- Spatial reasoning data
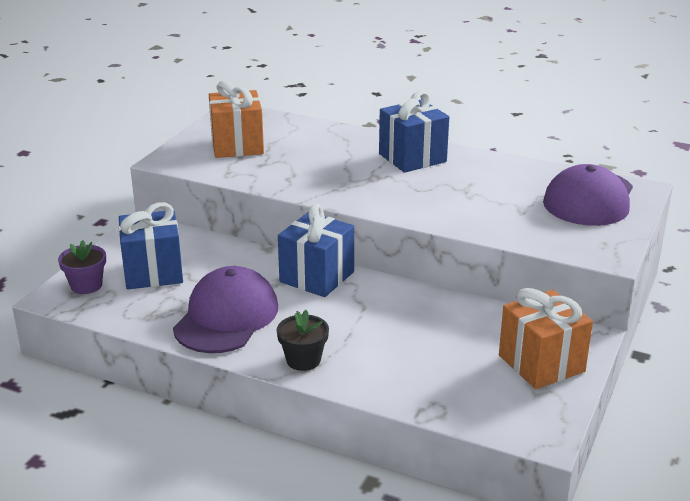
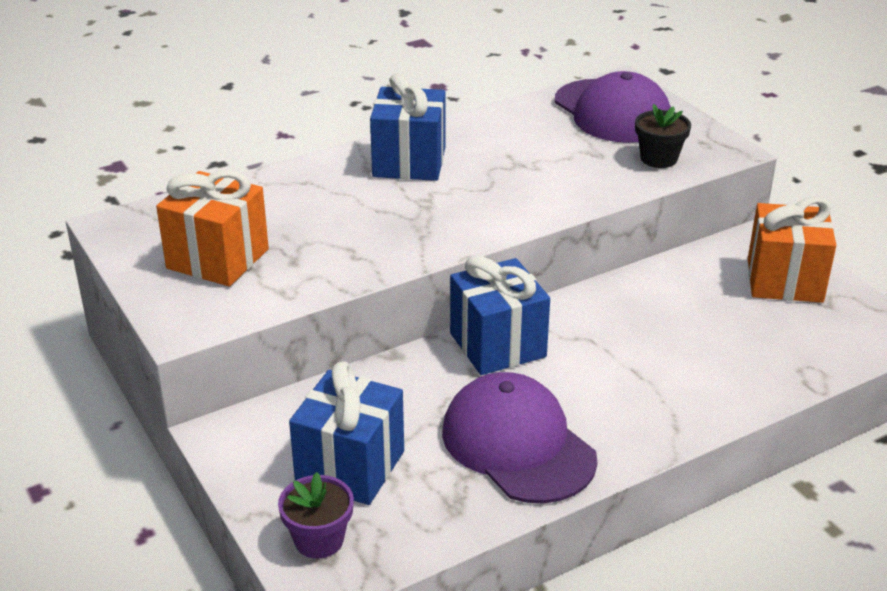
camera: 55 degrees left, 5 degrees up
(303, 360) = (657, 422): black flower pot -> black flower pot (658, 158)

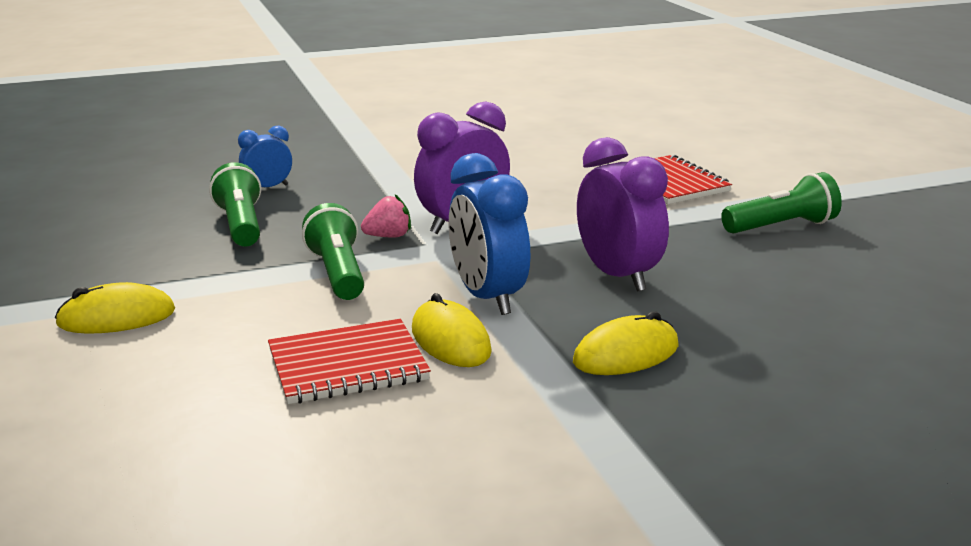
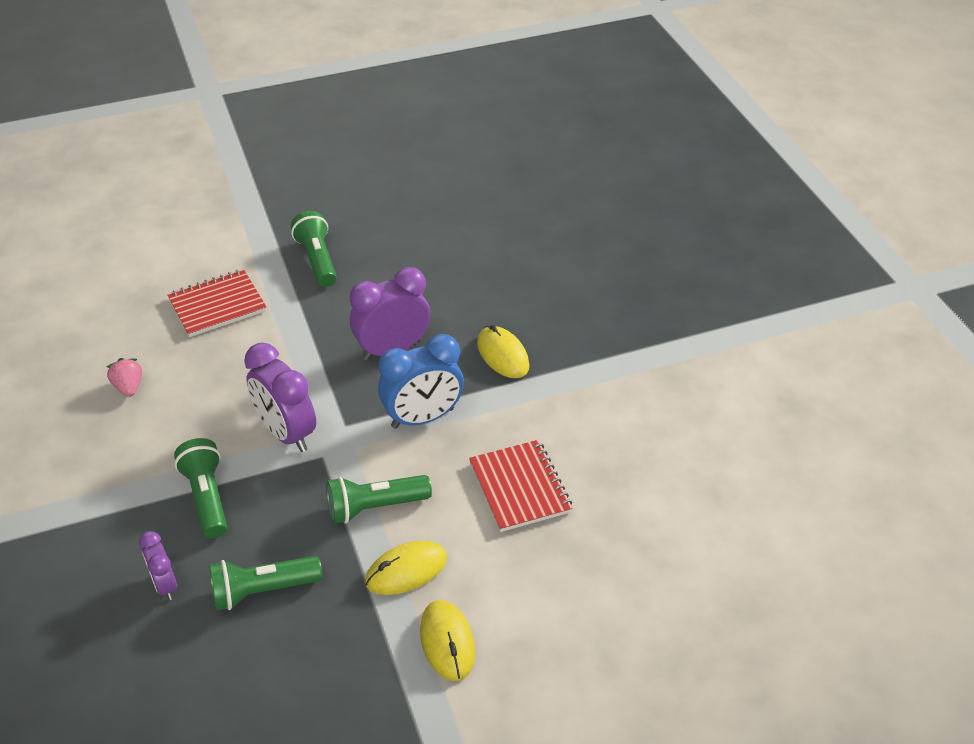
camera: 90 degrees left, 20 degrees up
(268, 188) = (165, 585): blue clock -> purple clock
(373, 196) = (207, 497): none -> green flashlight
(388, 236) = (304, 480): pink strawberry -> pink strawberry (129, 387)
(450, 340) = (485, 436): yellow mouse -> yellow mouse (406, 570)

- TASK TO CARRY OUT
Return every line holding the word "left" from the records.

- ANSWER BELOW
camera: 55 degrees left, 5 degrees up
camera: 90 degrees left, 20 degrees up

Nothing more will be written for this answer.